== Supplied information ==

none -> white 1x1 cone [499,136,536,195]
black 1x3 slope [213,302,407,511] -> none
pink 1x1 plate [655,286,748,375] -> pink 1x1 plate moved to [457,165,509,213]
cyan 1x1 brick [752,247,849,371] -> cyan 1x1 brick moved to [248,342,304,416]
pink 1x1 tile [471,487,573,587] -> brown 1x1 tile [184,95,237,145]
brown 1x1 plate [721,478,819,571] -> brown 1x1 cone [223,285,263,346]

===
== Supplied information ==

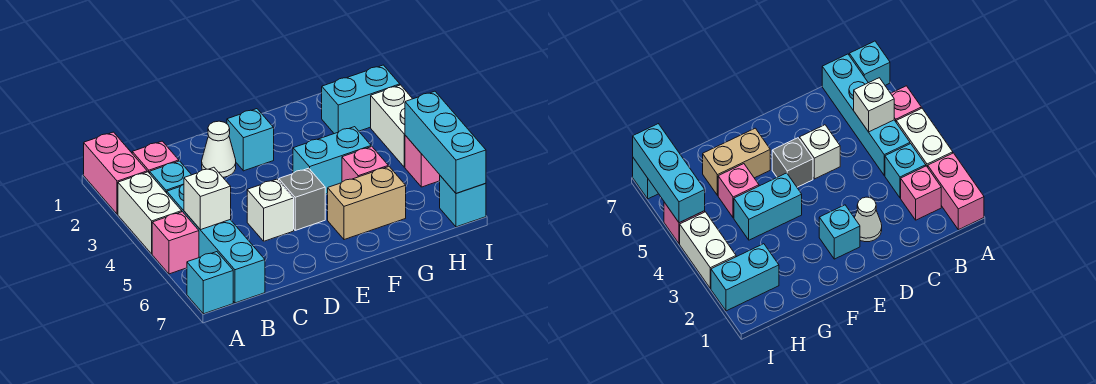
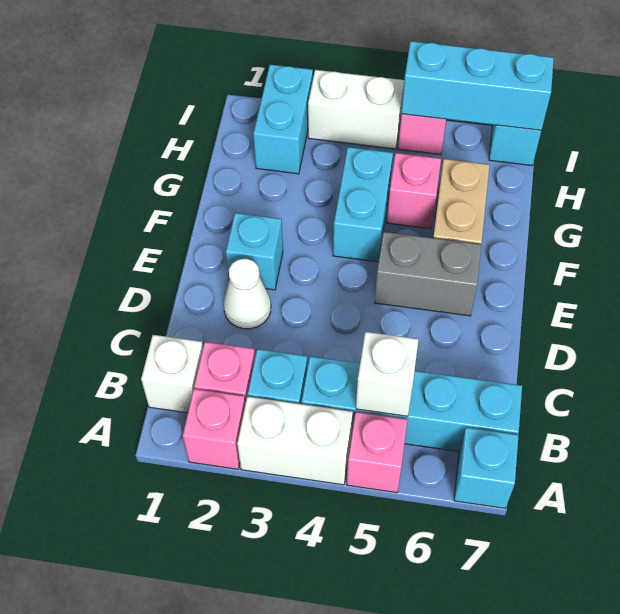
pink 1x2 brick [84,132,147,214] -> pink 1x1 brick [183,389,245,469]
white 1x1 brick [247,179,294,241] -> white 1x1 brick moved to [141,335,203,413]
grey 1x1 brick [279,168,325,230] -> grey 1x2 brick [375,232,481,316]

===

§ Activity
Set down only the lines above that fall between the line holding "none -> white 1x1 cone [499,136,536,195]" and the line holding "brown 1x1 plate", inclusive, keeping each exact.

§ Answer area
none -> white 1x1 cone [499,136,536,195]
black 1x3 slope [213,302,407,511] -> none
pink 1x1 plate [655,286,748,375] -> pink 1x1 plate moved to [457,165,509,213]
cyan 1x1 brick [752,247,849,371] -> cyan 1x1 brick moved to [248,342,304,416]
pink 1x1 tile [471,487,573,587] -> brown 1x1 tile [184,95,237,145]
brown 1x1 plate [721,478,819,571] -> brown 1x1 cone [223,285,263,346]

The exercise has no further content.